Data to examine:
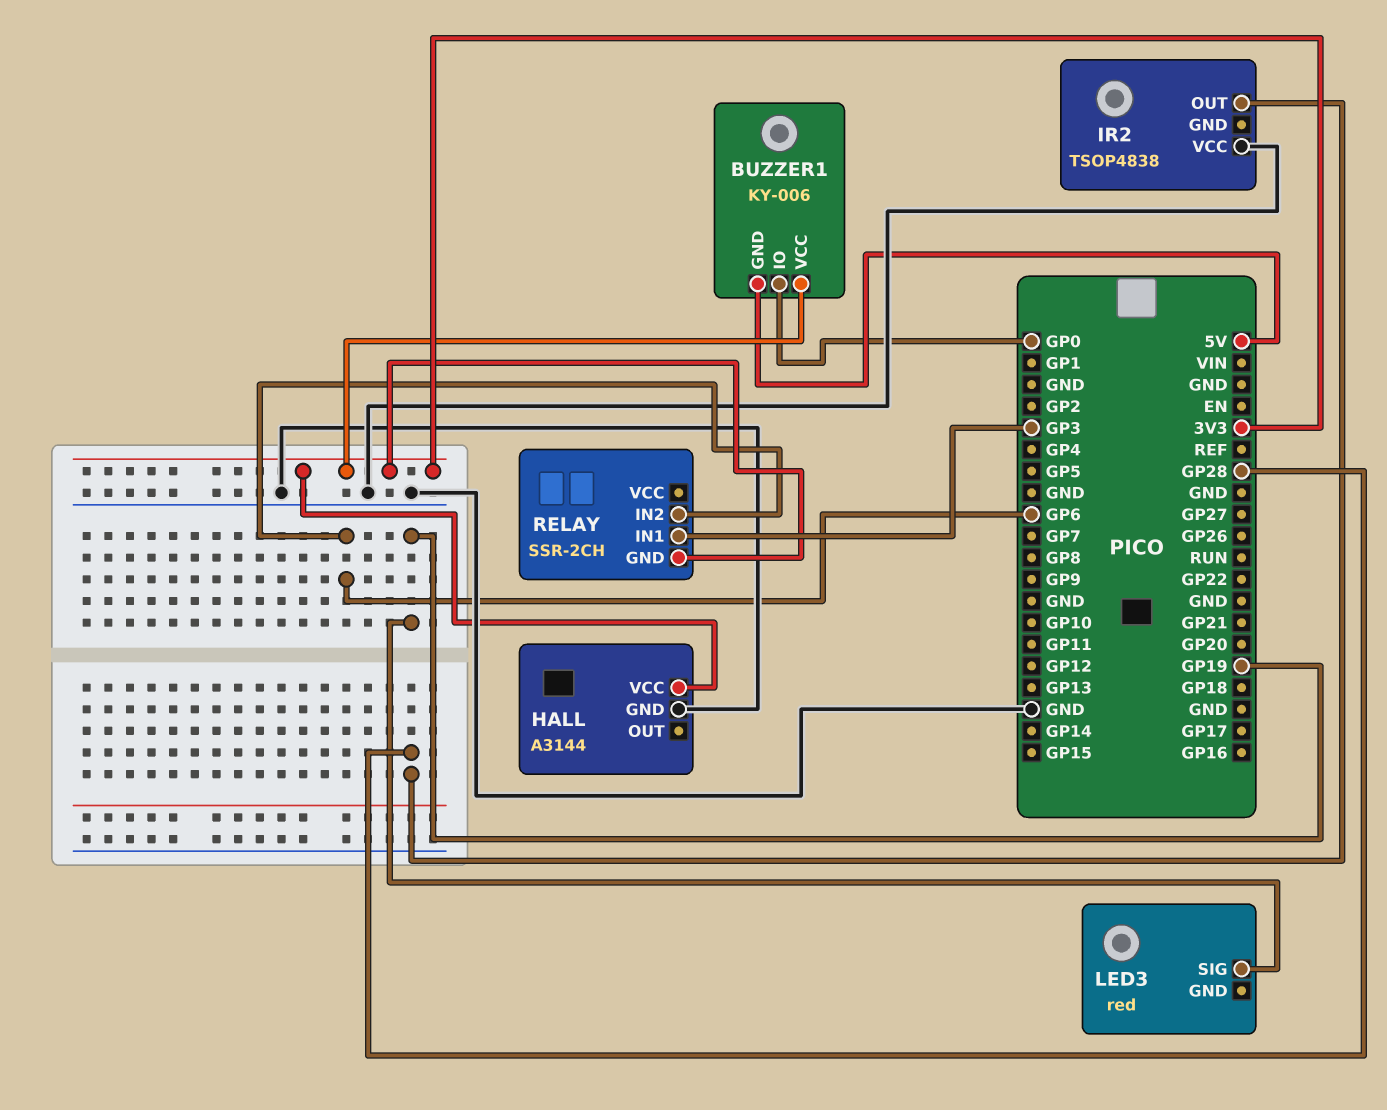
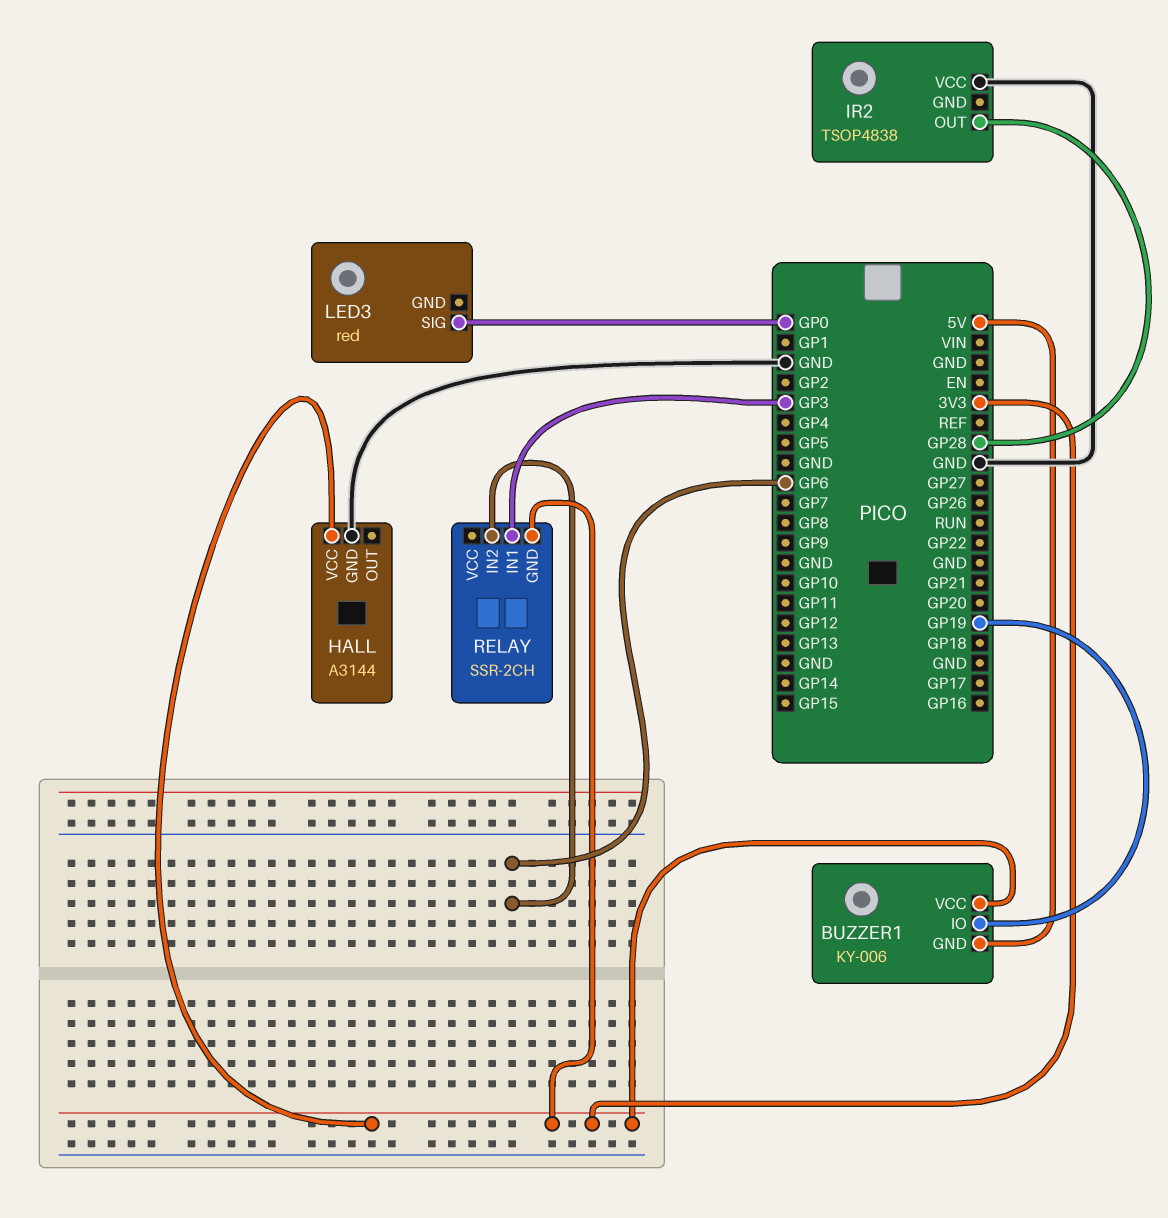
BUZZER1 pin IO: GP0 -> GP19
LED3 pin SIG: GP19 -> GP0

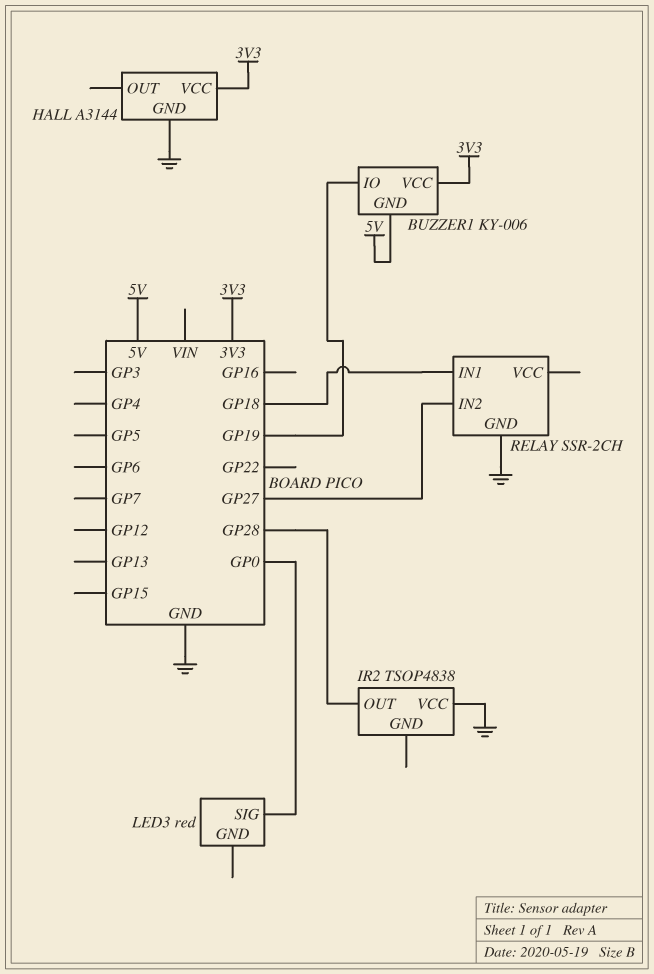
RELAY pin GND: 3V3 -> GND
RELAY pin IN1: GP3 -> GP18
RELAY pin IN2: GP6 -> GP27

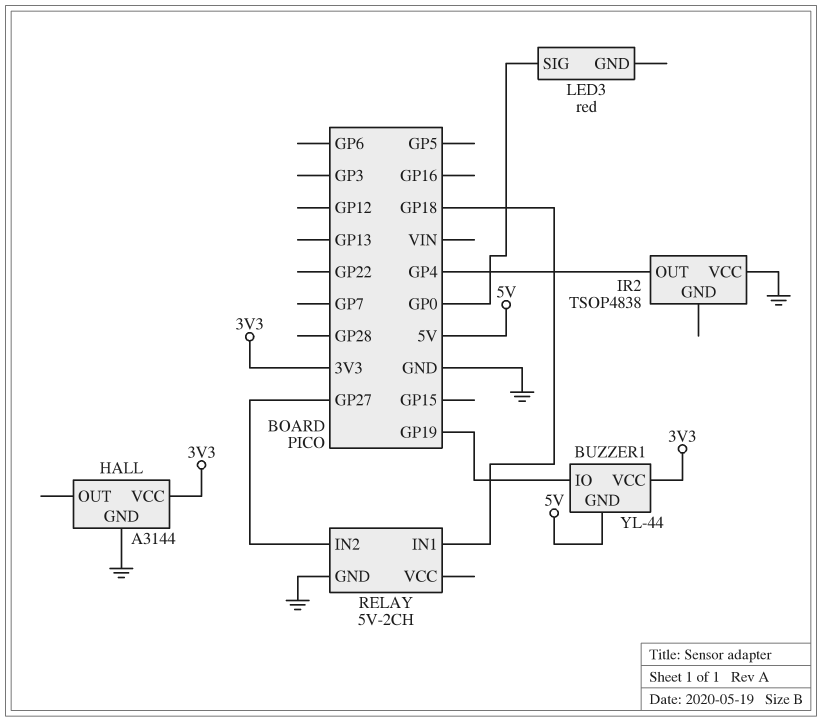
BUZZER1: KY-006 -> YL-44
IR2 pin OUT: GP28 -> GP4
RELAY: SSR-2CH -> 5V-2CH

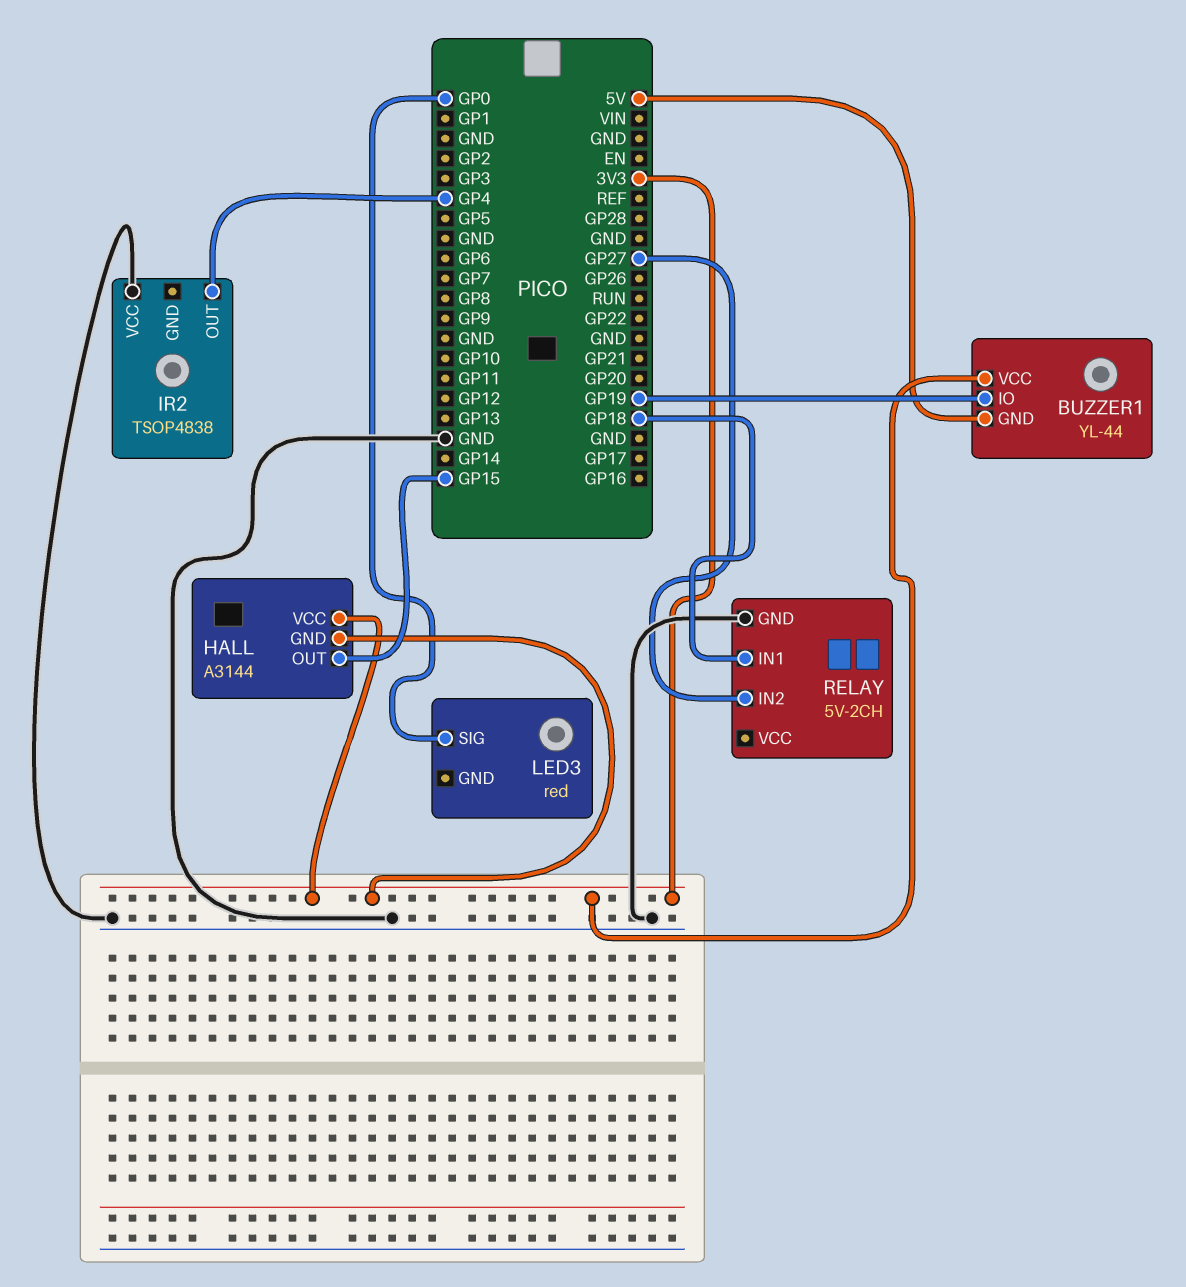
HALL pin GND: GND -> 3V3
HALL pin OUT: none -> GP15

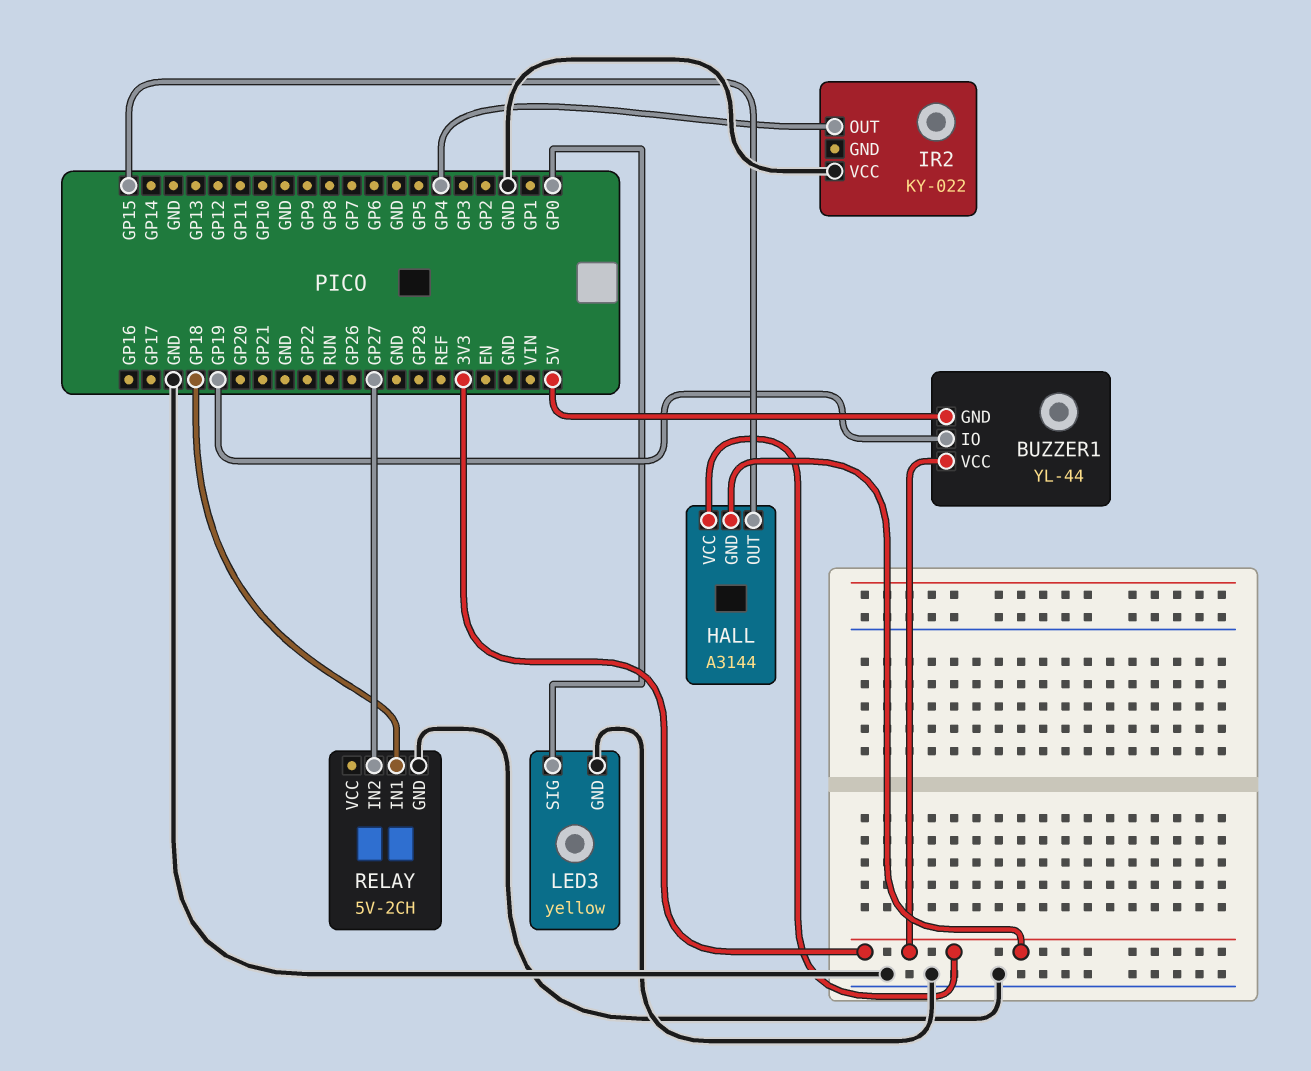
IR2: TSOP4838 -> KY-022
LED3: red -> yellow
LED3 pin GND: none -> GND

Your assignment: Everything from the line with "IR2: TSOP4838 -> KY-022" to the end of the listing above needs to be duplicated exactly, both end lines included, with nothing more.

Written solution:
IR2: TSOP4838 -> KY-022
LED3: red -> yellow
LED3 pin GND: none -> GND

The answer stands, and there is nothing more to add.